WORK REQUIRED: Within the listing below, please copy exactly the lines between the line holding "grey eraser [744,330,824,362]" and the line holding "none -> white stacking toy [646,316,717,404]", inclusive.

[[ PROVIDED RECORDS open ]]

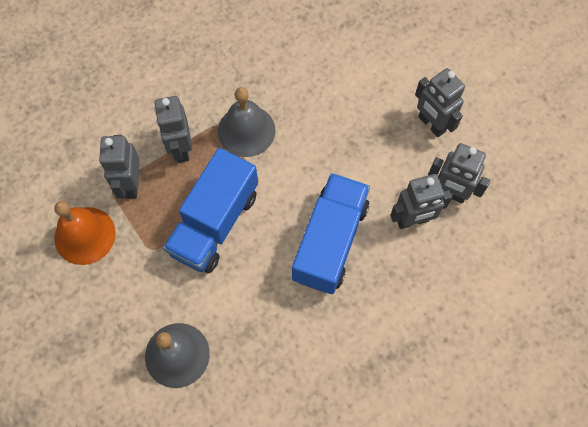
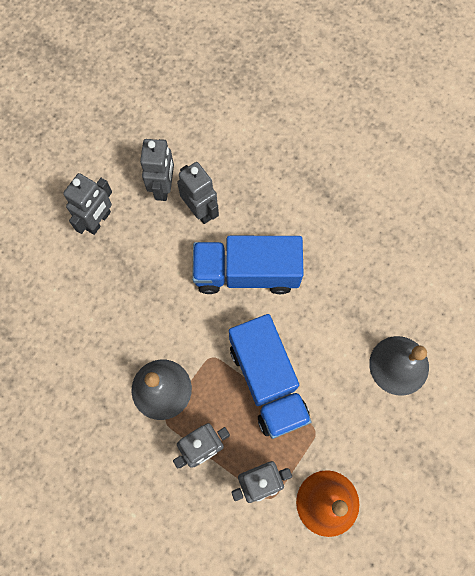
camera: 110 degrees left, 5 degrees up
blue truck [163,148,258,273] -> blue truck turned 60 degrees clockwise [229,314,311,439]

[[ PROVIDED RECORDS closed ]]
[[ PROVIDED RECORDS open ]]

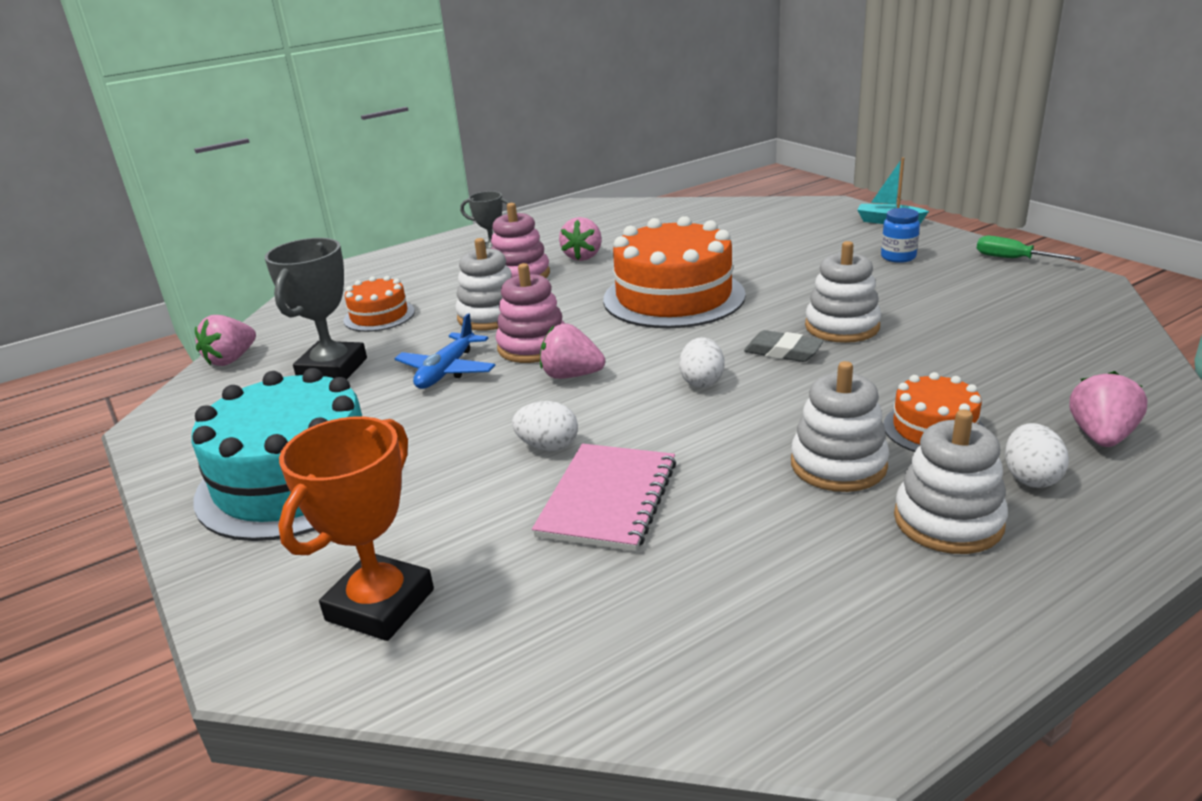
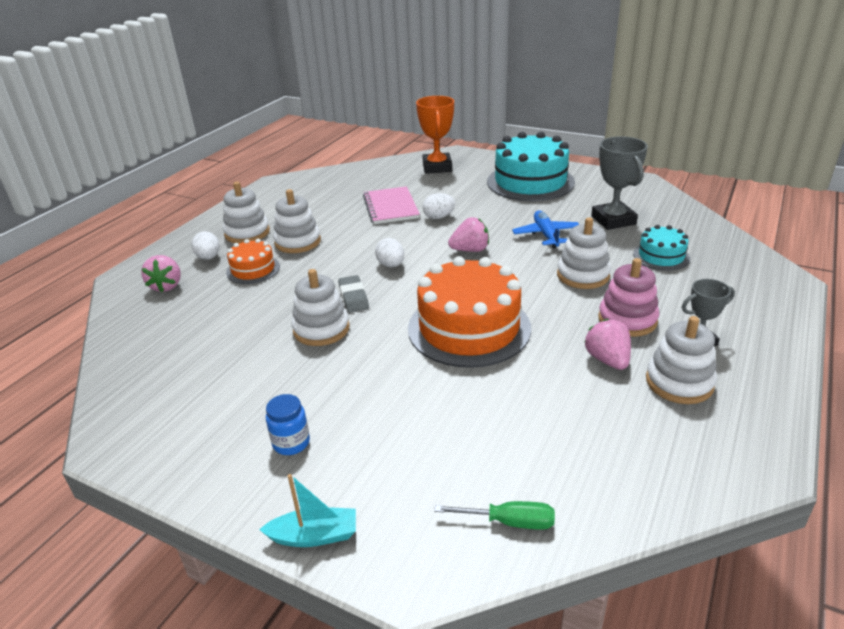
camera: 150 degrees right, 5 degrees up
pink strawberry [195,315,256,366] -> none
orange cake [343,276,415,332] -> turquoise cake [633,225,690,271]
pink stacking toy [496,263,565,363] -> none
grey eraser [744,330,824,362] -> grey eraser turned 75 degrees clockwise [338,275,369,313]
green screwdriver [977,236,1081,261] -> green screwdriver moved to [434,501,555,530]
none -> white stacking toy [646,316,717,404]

[[ PROVIDED RECORDS closed ]]

TASK SOLUTION:
grey eraser [744,330,824,362] -> grey eraser turned 75 degrees clockwise [338,275,369,313]
green screwdriver [977,236,1081,261] -> green screwdriver moved to [434,501,555,530]
none -> white stacking toy [646,316,717,404]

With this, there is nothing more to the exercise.